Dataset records
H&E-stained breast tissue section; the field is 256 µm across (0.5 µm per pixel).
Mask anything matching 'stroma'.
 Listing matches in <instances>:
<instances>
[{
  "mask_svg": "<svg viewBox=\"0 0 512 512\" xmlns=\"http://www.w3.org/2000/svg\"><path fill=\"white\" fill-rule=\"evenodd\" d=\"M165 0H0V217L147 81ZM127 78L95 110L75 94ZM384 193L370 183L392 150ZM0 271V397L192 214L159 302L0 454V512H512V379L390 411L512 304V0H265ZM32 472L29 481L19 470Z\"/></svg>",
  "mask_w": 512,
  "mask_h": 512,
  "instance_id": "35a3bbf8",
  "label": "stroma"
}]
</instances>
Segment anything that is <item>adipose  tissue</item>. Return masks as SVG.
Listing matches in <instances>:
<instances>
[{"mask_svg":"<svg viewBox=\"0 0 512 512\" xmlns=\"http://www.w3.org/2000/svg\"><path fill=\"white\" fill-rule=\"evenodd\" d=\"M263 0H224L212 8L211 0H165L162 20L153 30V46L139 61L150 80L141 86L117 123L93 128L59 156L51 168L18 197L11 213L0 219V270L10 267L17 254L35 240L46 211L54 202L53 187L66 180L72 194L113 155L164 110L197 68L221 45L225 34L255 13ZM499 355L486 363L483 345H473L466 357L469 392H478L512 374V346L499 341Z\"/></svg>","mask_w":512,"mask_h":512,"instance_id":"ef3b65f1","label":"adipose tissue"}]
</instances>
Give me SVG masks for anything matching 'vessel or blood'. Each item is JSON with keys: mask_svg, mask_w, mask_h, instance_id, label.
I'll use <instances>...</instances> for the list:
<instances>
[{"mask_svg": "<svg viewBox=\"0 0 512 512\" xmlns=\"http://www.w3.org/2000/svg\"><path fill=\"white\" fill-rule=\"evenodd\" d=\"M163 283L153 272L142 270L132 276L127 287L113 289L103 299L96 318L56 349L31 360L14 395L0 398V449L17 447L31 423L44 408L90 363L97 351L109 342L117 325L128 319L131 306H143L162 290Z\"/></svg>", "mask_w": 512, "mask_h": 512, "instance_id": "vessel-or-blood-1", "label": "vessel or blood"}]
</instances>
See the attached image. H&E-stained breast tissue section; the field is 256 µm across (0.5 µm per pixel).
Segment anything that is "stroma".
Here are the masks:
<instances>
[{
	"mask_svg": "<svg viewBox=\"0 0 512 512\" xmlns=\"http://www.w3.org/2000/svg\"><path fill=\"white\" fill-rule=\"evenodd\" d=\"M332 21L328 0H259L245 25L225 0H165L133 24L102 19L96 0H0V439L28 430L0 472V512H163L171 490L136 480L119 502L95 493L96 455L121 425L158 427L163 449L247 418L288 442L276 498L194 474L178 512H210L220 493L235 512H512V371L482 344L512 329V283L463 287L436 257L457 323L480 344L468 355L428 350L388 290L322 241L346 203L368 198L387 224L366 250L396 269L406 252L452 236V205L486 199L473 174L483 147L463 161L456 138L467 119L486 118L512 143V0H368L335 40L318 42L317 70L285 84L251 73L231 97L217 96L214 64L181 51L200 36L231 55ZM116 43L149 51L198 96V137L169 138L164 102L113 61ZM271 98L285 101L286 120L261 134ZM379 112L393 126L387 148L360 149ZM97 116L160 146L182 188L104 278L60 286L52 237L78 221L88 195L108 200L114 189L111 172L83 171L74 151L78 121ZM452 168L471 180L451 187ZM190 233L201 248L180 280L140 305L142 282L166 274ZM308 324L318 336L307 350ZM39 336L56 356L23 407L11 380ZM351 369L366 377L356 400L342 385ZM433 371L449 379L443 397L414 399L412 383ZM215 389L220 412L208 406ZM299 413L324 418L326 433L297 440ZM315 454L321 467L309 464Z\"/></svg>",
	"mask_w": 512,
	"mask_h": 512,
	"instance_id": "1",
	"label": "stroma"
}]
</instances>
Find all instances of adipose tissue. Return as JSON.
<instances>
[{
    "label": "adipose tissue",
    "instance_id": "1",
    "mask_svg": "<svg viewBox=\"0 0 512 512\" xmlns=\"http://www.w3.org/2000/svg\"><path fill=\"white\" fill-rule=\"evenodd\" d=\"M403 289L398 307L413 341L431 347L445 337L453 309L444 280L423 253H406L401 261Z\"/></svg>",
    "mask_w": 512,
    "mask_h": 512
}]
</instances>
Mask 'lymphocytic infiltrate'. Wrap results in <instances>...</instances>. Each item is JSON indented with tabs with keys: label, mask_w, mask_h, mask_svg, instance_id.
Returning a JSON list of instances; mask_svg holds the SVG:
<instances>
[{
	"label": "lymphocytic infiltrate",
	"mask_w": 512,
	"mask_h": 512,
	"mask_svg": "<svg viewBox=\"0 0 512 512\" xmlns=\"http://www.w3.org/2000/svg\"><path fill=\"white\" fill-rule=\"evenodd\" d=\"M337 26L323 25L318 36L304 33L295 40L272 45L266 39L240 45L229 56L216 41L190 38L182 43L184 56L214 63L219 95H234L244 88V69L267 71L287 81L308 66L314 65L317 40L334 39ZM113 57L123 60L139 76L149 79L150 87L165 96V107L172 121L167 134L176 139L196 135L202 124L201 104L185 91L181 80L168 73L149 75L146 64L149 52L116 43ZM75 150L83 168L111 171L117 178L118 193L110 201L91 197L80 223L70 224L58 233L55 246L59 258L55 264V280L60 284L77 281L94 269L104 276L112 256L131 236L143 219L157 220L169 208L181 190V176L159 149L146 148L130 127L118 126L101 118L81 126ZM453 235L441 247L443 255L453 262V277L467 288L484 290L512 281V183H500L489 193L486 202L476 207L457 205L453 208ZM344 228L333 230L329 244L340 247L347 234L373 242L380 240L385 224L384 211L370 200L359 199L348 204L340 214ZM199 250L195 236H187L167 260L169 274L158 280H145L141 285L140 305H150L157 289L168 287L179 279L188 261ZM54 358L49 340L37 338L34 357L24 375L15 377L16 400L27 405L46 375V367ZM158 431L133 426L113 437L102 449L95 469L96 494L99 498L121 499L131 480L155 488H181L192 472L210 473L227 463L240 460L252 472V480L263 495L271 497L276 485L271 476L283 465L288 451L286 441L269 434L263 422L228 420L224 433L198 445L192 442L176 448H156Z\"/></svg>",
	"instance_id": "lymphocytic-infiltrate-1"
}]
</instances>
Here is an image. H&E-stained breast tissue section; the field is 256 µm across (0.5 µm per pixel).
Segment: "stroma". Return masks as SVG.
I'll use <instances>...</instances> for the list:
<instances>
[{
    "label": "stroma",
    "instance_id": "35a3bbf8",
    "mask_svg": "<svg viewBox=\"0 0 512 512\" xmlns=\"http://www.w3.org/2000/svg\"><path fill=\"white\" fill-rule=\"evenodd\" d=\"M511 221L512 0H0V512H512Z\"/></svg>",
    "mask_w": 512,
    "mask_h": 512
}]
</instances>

[Stated task]:
Each record above should be repeated exactly as it appears.

[The completed task]:
H&E-stained breast tissue section; the field is 256 µm across (0.5 µm per pixel).
Mask anything matching 'stroma'.
 Listing matches in <instances>:
<instances>
[{
  "mask_svg": "<svg viewBox=\"0 0 512 512\" xmlns=\"http://www.w3.org/2000/svg\"><path fill=\"white\" fill-rule=\"evenodd\" d=\"M165 0H0V217L147 81ZM127 78L95 110L75 94ZM384 193L370 183L392 150ZM0 271V397L192 214L159 302L0 454V512H512V379L390 411L512 304V0H265ZM32 472L29 481L19 470Z\"/></svg>",
  "mask_w": 512,
  "mask_h": 512,
  "instance_id": "35a3bbf8",
  "label": "stroma"
}]
</instances>
Segment anything that is <item>adipose  tissue</item>. Return masks as SVG.
Listing matches in <instances>:
<instances>
[{"mask_svg":"<svg viewBox=\"0 0 512 512\" xmlns=\"http://www.w3.org/2000/svg\"><path fill=\"white\" fill-rule=\"evenodd\" d=\"M263 0H224L212 8L211 0H165L162 20L153 30V46L139 61L150 80L141 86L117 123L93 128L59 156L51 168L18 197L11 213L0 219V270L10 267L17 254L35 240L46 211L54 202L53 187L66 180L72 194L113 155L164 110L197 68L221 45L225 34L255 13ZM499 355L486 363L483 345H473L466 357L469 392H478L512 374V346L499 341Z\"/></svg>","mask_w":512,"mask_h":512,"instance_id":"ef3b65f1","label":"adipose tissue"}]
</instances>
Give me SVG masks for anything matching 'vessel or blood'. Each item is JSON with keys: mask_svg, mask_w, mask_h, instance_id, label.
I'll use <instances>...</instances> for the list:
<instances>
[{"mask_svg": "<svg viewBox=\"0 0 512 512\" xmlns=\"http://www.w3.org/2000/svg\"><path fill=\"white\" fill-rule=\"evenodd\" d=\"M163 283L153 272L142 270L132 276L127 287L113 289L103 299L96 318L56 349L31 360L14 395L0 398V449L17 447L31 423L44 408L90 363L97 351L109 342L117 325L128 319L131 306H143L162 290Z\"/></svg>", "mask_w": 512, "mask_h": 512, "instance_id": "vessel-or-blood-1", "label": "vessel or blood"}]
</instances>
See the attached image. H&E-stained breast tissue section; the field is 256 µm across (0.5 µm per pixel).
Segment anything that is "stroma".
Here are the masks:
<instances>
[{
	"mask_svg": "<svg viewBox=\"0 0 512 512\" xmlns=\"http://www.w3.org/2000/svg\"><path fill=\"white\" fill-rule=\"evenodd\" d=\"M332 21L328 0H259L245 25L225 0H165L133 24L102 19L96 0H0V439L28 430L0 472V512H163L171 490L136 480L119 502L95 493L96 455L121 425L158 427L163 449L247 418L288 442L276 498L194 474L178 512H210L220 493L235 512H512V371L482 344L512 329V283L463 287L436 257L457 323L480 344L468 355L428 350L388 290L322 241L346 203L368 198L387 224L366 250L396 269L406 252L452 236V205L486 199L473 174L483 147L463 161L456 138L467 119L486 118L512 143V0H368L335 40L318 42L317 70L285 84L251 73L231 97L217 96L214 64L181 51L200 36L231 55ZM116 43L149 51L198 96V137L169 138L164 102L113 61ZM271 98L285 101L286 120L261 134ZM379 112L393 126L387 148L360 149ZM97 116L160 146L182 188L104 278L60 286L52 237L78 221L88 195L108 200L114 189L111 172L83 171L74 151L78 121ZM452 168L471 180L451 187ZM190 233L201 248L180 280L140 305L142 282L166 274ZM308 324L318 336L307 350ZM39 336L56 356L23 407L11 380ZM351 369L366 377L356 400L342 385ZM433 371L449 379L443 397L414 399L412 383ZM215 389L220 412L208 406ZM299 413L324 418L326 433L297 440ZM315 454L321 467L309 464Z\"/></svg>",
	"mask_w": 512,
	"mask_h": 512,
	"instance_id": "1",
	"label": "stroma"
}]
</instances>
Find all instances of adipose tissue. Return as JSON.
<instances>
[{
    "label": "adipose tissue",
    "instance_id": "1",
    "mask_svg": "<svg viewBox=\"0 0 512 512\" xmlns=\"http://www.w3.org/2000/svg\"><path fill=\"white\" fill-rule=\"evenodd\" d=\"M403 289L398 307L413 341L431 347L445 337L453 309L444 280L423 253H406L401 261Z\"/></svg>",
    "mask_w": 512,
    "mask_h": 512
}]
</instances>
Mask 'lymphocytic infiltrate'. Wrap results in <instances>...</instances>. Each item is JSON indented with tabs with keys: label, mask_w, mask_h, mask_svg, instance_id.
Returning a JSON list of instances; mask_svg holds the SVG:
<instances>
[{
	"label": "lymphocytic infiltrate",
	"mask_w": 512,
	"mask_h": 512,
	"mask_svg": "<svg viewBox=\"0 0 512 512\" xmlns=\"http://www.w3.org/2000/svg\"><path fill=\"white\" fill-rule=\"evenodd\" d=\"M337 26L323 25L318 36L304 33L295 40L272 45L266 39L240 45L229 56L216 41L190 38L182 43L184 56L214 63L219 95H234L244 88V69L267 71L287 81L308 66L314 65L317 40L334 39ZM113 57L123 60L139 76L149 79L150 87L165 96V107L172 121L167 134L176 139L196 135L202 124L201 104L185 91L181 80L168 73L149 75L146 64L149 52L116 43ZM75 150L83 168L111 171L117 178L118 193L110 201L91 197L80 223L70 224L58 233L55 246L59 258L55 264V280L60 284L77 281L94 269L104 276L112 256L131 236L143 219L157 220L169 208L181 190V176L159 149L146 148L130 127L118 126L101 118L81 126ZM453 235L441 247L443 255L453 262V277L467 288L484 290L512 281V183H500L489 193L486 202L476 207L457 205L453 208ZM344 228L333 230L329 244L340 247L347 234L373 242L380 240L385 224L384 211L370 200L359 199L348 204L340 214ZM199 250L195 236H187L167 260L169 274L158 280H145L141 285L140 305H150L157 289L168 287L179 279L188 261ZM54 358L49 340L37 338L34 357L24 375L15 377L16 400L27 405L46 375V367ZM158 431L133 426L113 437L102 449L95 469L96 494L99 498L121 499L131 480L155 488H181L192 472L210 473L227 463L240 460L252 472V480L263 495L271 497L276 485L271 476L283 465L288 451L286 441L269 434L263 422L228 420L224 433L198 445L192 442L176 448H156Z\"/></svg>",
	"instance_id": "lymphocytic-infiltrate-1"
}]
</instances>
Here is an image. H&E-stained breast tissue section; the field is 256 µm across (0.5 µm per pixel).
Segment: "stroma". Return masks as SVG.
I'll use <instances>...</instances> for the list:
<instances>
[{
    "label": "stroma",
    "instance_id": "35a3bbf8",
    "mask_svg": "<svg viewBox=\"0 0 512 512\" xmlns=\"http://www.w3.org/2000/svg\"><path fill=\"white\" fill-rule=\"evenodd\" d=\"M511 221L512 0H0V512H512Z\"/></svg>",
    "mask_w": 512,
    "mask_h": 512
}]
</instances>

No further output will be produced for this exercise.